Top of Records for this exercise

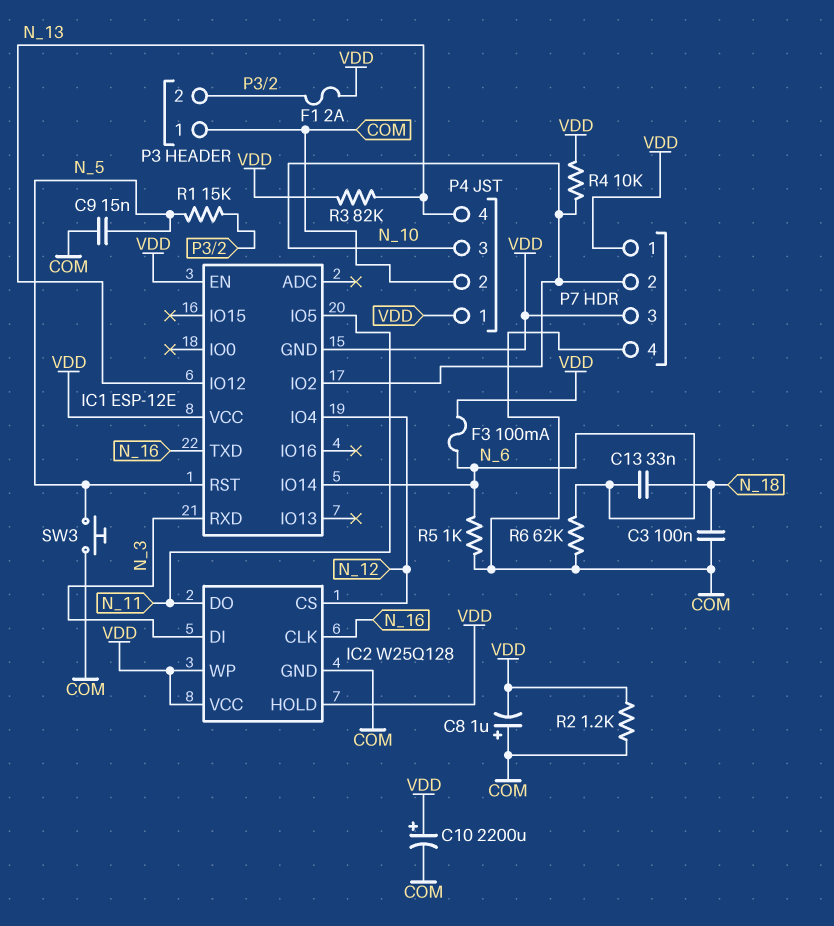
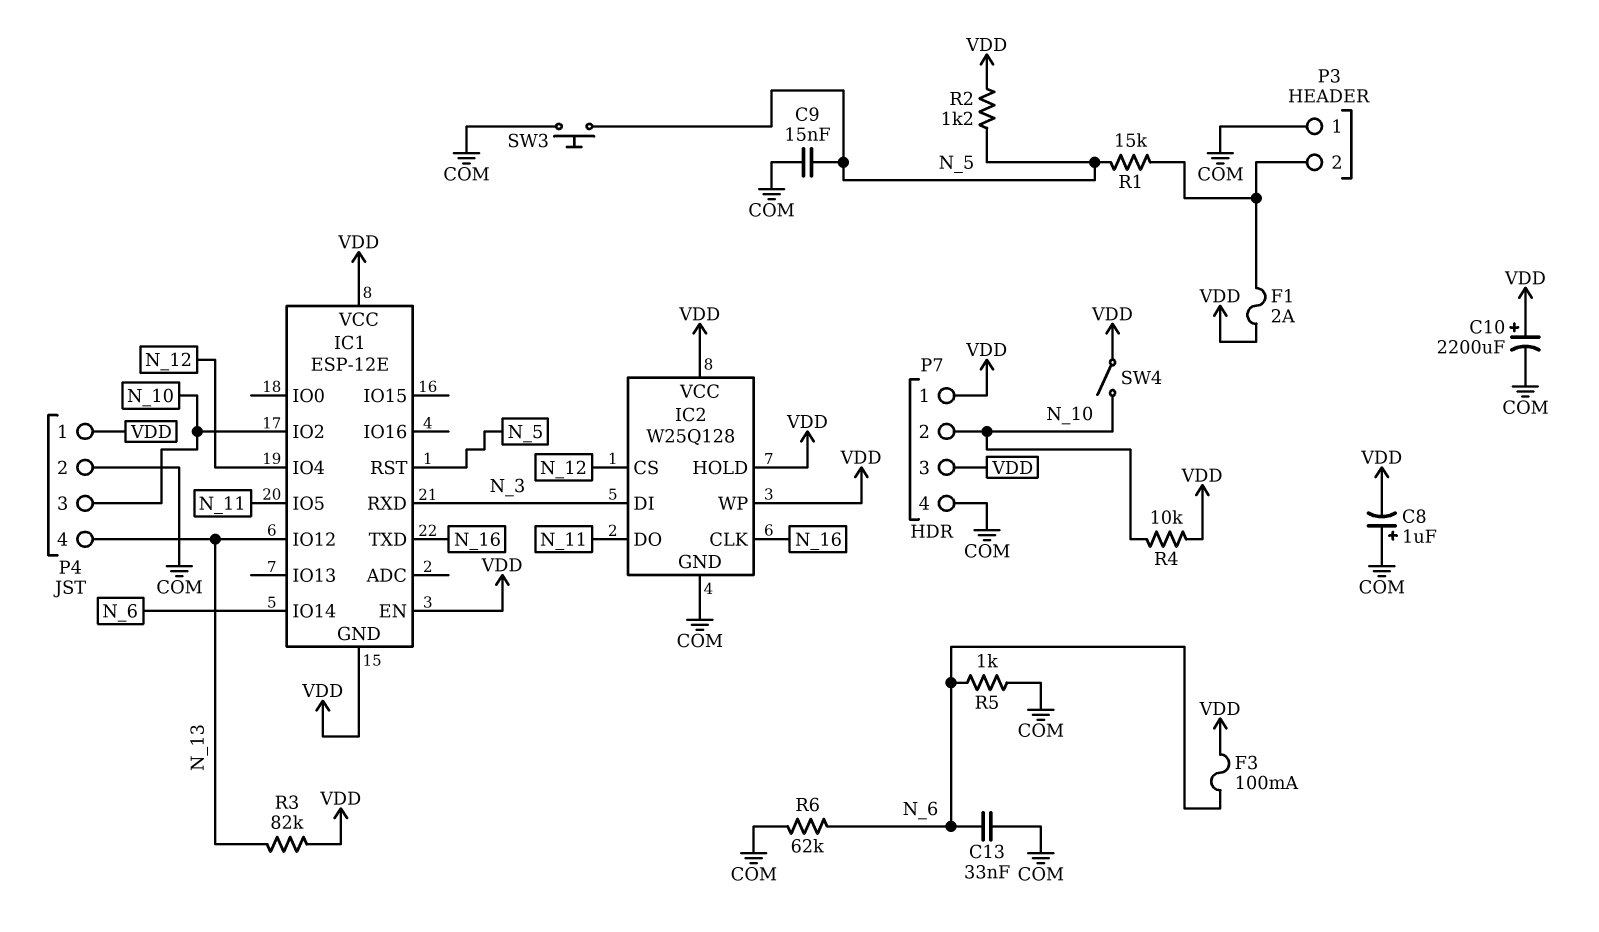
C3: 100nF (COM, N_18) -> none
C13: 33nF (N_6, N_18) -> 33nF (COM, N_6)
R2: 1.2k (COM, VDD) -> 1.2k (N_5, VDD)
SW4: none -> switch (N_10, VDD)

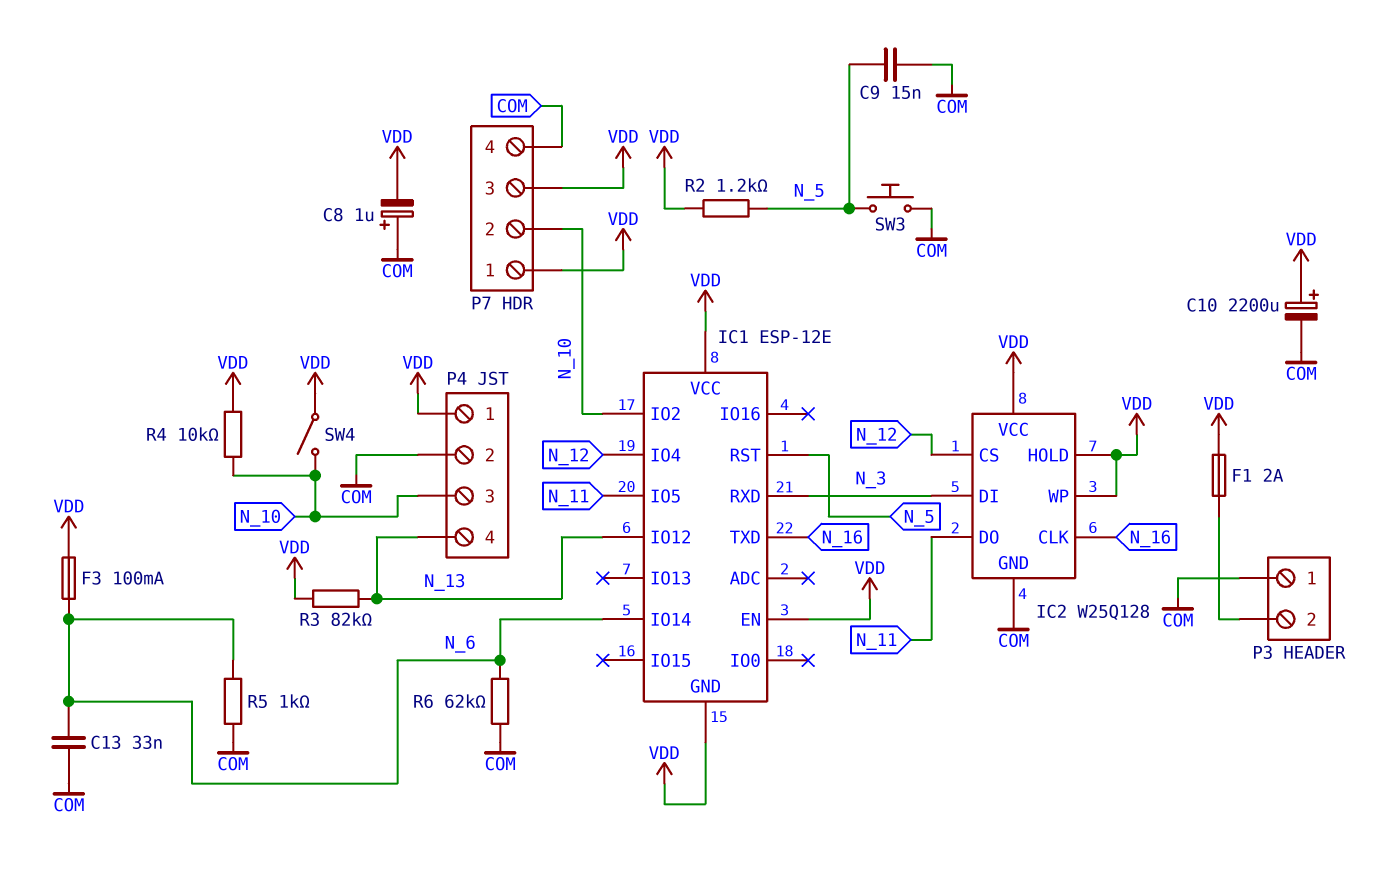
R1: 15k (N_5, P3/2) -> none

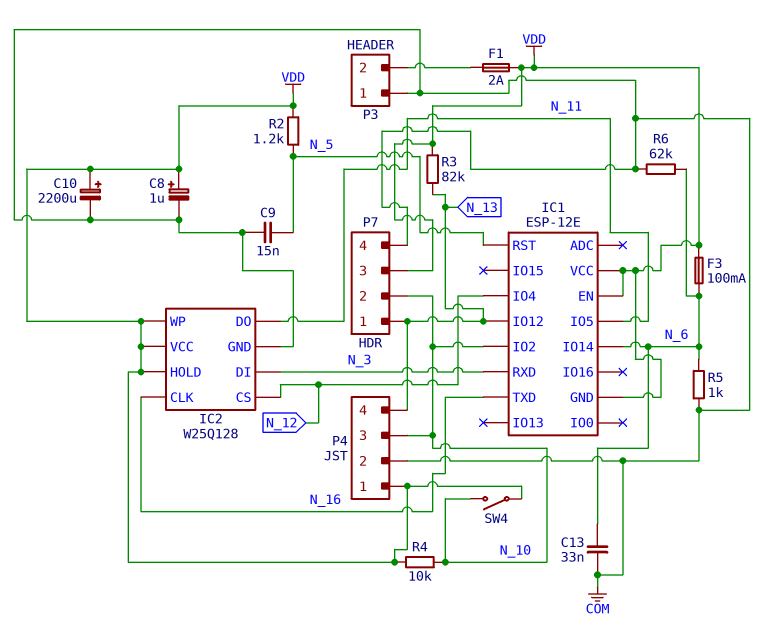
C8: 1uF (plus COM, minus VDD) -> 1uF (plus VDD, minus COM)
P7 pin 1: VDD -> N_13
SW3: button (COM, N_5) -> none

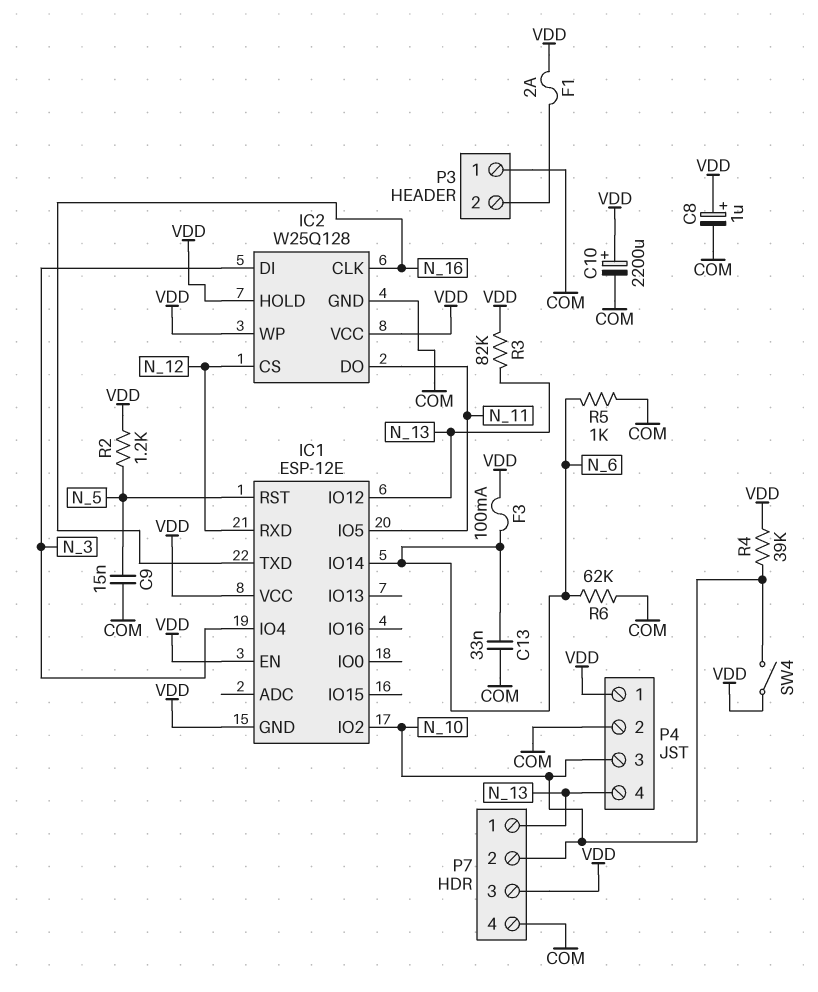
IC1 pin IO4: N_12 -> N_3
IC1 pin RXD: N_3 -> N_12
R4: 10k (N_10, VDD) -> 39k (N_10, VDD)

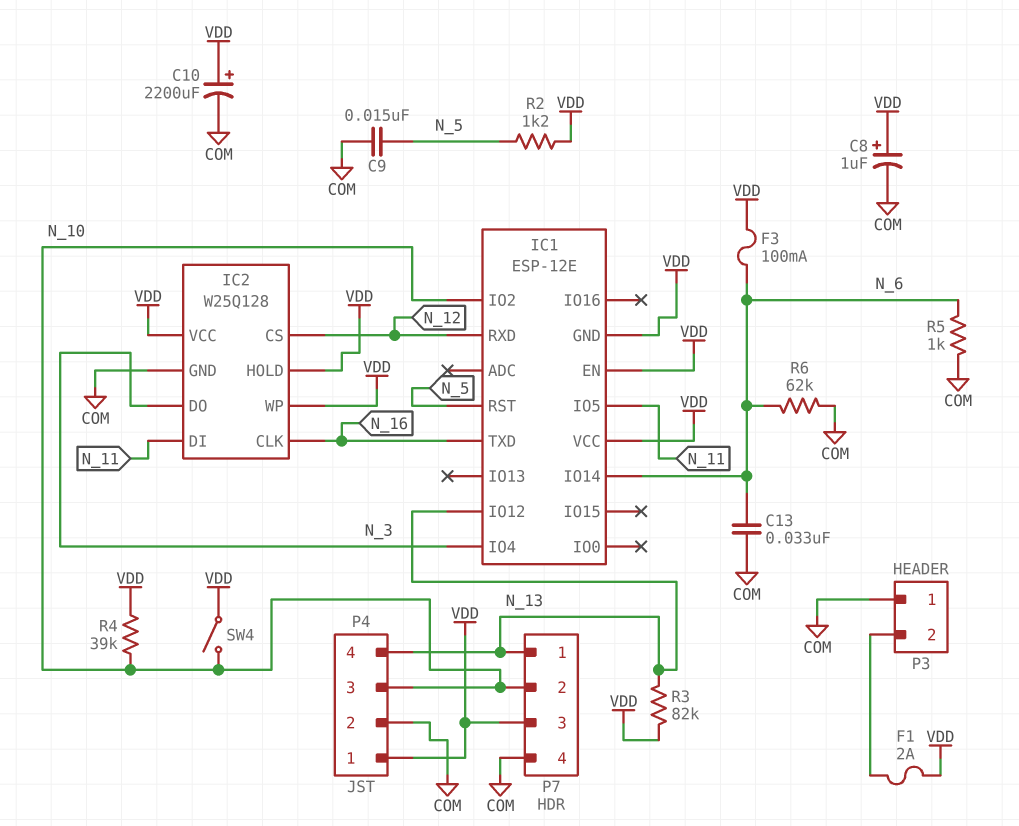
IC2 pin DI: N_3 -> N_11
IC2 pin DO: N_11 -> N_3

Bottom of Records for this exercise

**How to complete this task**
Wherever a line of the data above contains "none", copy that line.

**Solution to this exercise**
C3: 100nF (COM, N_18) -> none
SW4: none -> switch (N_10, VDD)
R1: 15k (N_5, P3/2) -> none
SW3: button (COM, N_5) -> none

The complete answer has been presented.